Your task: Nothing outside the range is wanted. Repeat exactly the lines below from the one with "R2: none -> 5.6k (FILT, U1/X1)" through the one with "R4: 1.2k (+12V, U1/SDA)".

Records provided:
- Opening Delimiter -
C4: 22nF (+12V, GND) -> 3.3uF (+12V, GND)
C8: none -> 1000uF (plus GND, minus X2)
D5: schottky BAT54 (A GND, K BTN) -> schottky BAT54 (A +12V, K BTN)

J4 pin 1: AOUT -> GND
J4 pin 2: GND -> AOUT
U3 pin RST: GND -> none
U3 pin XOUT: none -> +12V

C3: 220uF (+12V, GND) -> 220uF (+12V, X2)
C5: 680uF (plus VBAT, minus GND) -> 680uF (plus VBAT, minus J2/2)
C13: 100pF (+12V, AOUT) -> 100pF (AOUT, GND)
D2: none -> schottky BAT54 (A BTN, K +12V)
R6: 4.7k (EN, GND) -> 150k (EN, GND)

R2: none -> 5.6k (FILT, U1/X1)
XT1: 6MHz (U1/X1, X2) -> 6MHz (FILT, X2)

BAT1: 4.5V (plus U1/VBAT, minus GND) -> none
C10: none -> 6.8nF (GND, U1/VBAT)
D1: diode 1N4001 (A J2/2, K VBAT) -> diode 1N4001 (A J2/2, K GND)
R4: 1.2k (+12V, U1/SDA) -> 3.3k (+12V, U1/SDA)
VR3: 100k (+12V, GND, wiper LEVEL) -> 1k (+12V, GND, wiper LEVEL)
- Closing Delimiter -
Final answer:
R2: none -> 5.6k (FILT, U1/X1)
XT1: 6MHz (U1/X1, X2) -> 6MHz (FILT, X2)

BAT1: 4.5V (plus U1/VBAT, minus GND) -> none
C10: none -> 6.8nF (GND, U1/VBAT)
D1: diode 1N4001 (A J2/2, K VBAT) -> diode 1N4001 (A J2/2, K GND)
R4: 1.2k (+12V, U1/SDA) -> 3.3k (+12V, U1/SDA)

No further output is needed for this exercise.